- [Exercise goal]: Write out every record below exactly as it stands, leaving the pictures out.
· · · · ·
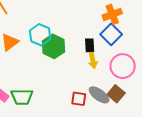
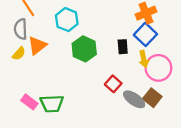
cyan hexagon: (40, 35) -> (67, 20), moved
yellow arrow: (93, 61) -> (144, 59), moved
red square: (79, 99) -> (113, 84), moved, turned 35

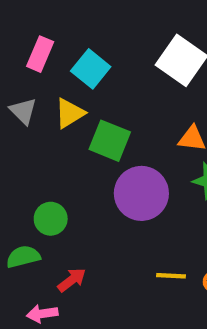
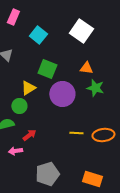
pink rectangle: (40, 54) -> (13, 17), moved
yellow triangle: (70, 113) -> (28, 88), moved

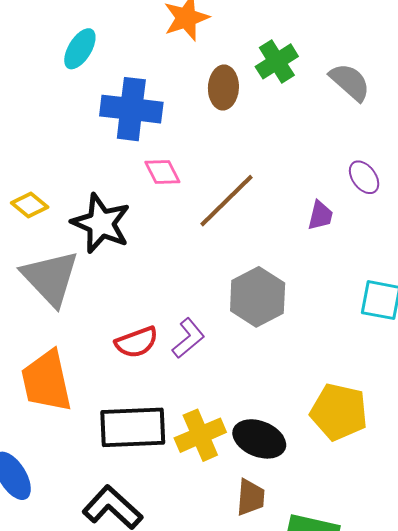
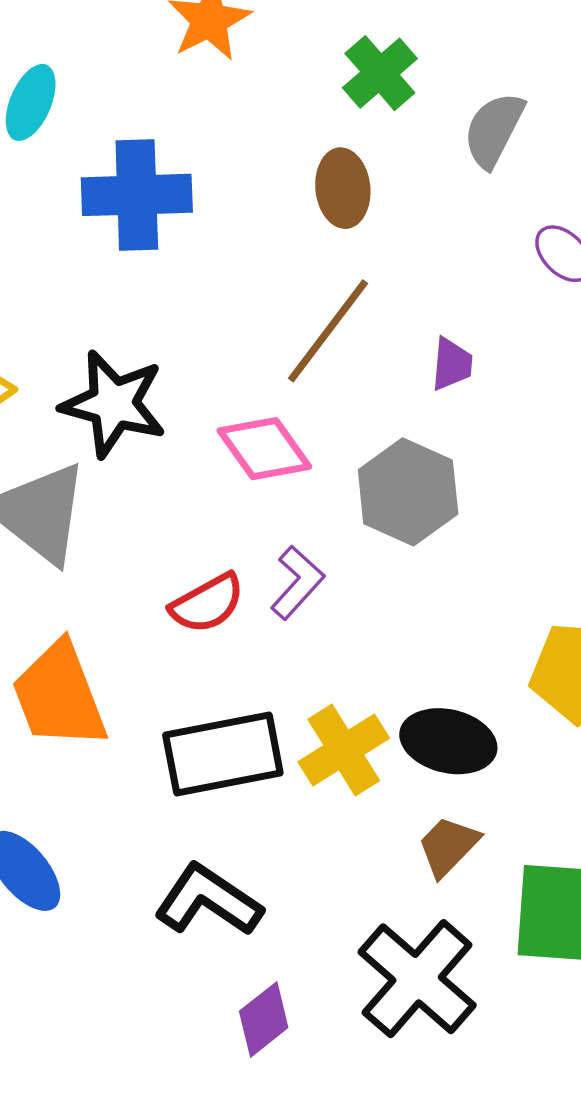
gray semicircle: (350, 82) -> (494, 130), moved, turned -96
brown ellipse: (223, 88) -> (343, 188), moved
pink diamond: (162, 172) -> (264, 449), moved, size x1.4
purple trapezoid: (320, 216) -> (452, 364), moved
brown trapezoid: (250, 497) -> (448, 846), turned -132

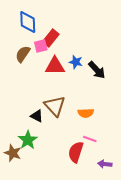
· · · · ·
- [Answer to this problem]:
cyan hexagon: (40, 35) -> (67, 20), moved
yellow arrow: (93, 61) -> (144, 59), moved
red square: (79, 99) -> (113, 84), moved, turned 35

pink rectangle: (40, 54) -> (13, 17), moved
yellow triangle: (70, 113) -> (28, 88), moved

gray semicircle: (350, 82) -> (494, 130), moved, turned -96
brown ellipse: (223, 88) -> (343, 188), moved
pink diamond: (162, 172) -> (264, 449), moved, size x1.4
purple trapezoid: (320, 216) -> (452, 364), moved
brown trapezoid: (250, 497) -> (448, 846), turned -132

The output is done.